Records for this task:
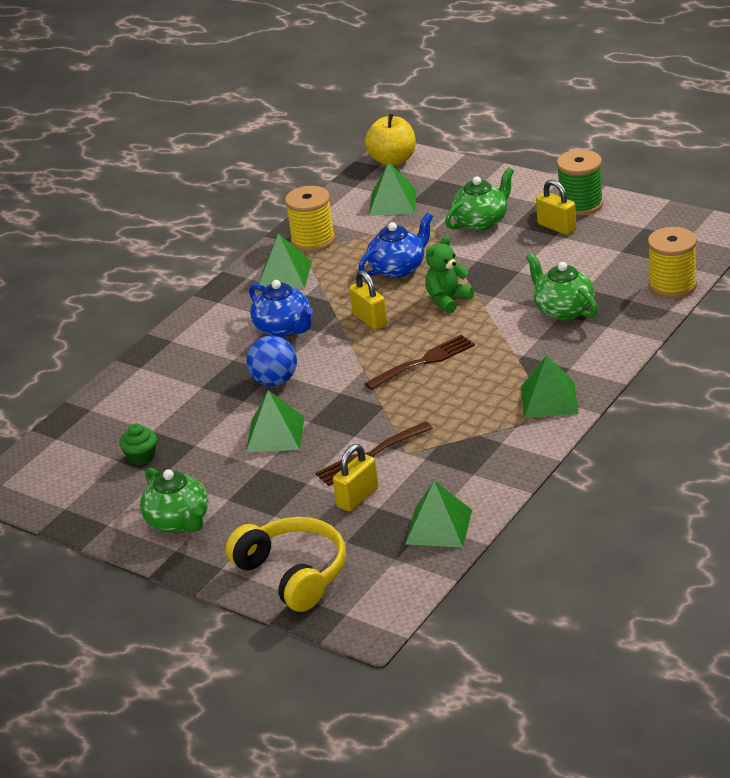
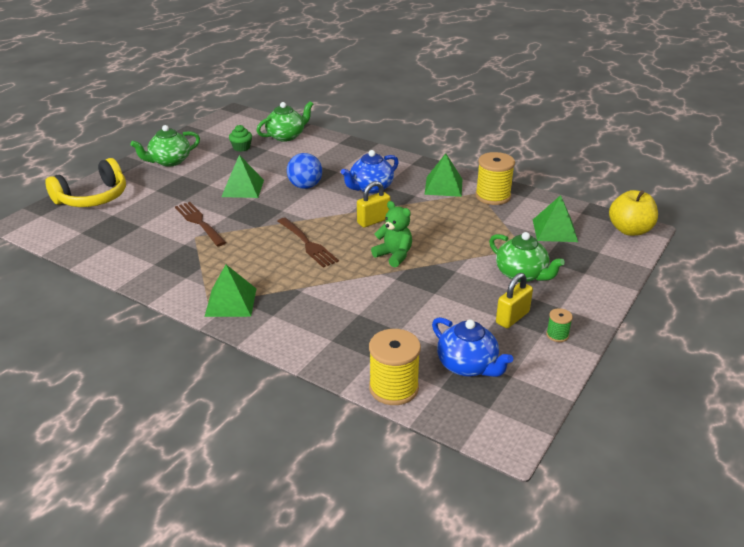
camera: 85 degrees right, 0 degrees up
yellow padlock [333,444,378,512] -> none
blue teapot [358,213,433,278] -> blue teapot moved to [432,317,513,377]
green pyramid [405,481,472,548] -> none
green teapot [526,253,598,320] -> green teapot moved to [256,101,313,142]
green spool [557,149,603,216] -> green spool [546,308,573,342], size x0.49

Work to be completed: Once you find the line containing "yellow padlock [333,444,378,512] -> none", copy it and every line after it through the end of the records, exactly and nothing else.

Expected answer:
yellow padlock [333,444,378,512] -> none
blue teapot [358,213,433,278] -> blue teapot moved to [432,317,513,377]
green pyramid [405,481,472,548] -> none
green teapot [526,253,598,320] -> green teapot moved to [256,101,313,142]
green spool [557,149,603,216] -> green spool [546,308,573,342], size x0.49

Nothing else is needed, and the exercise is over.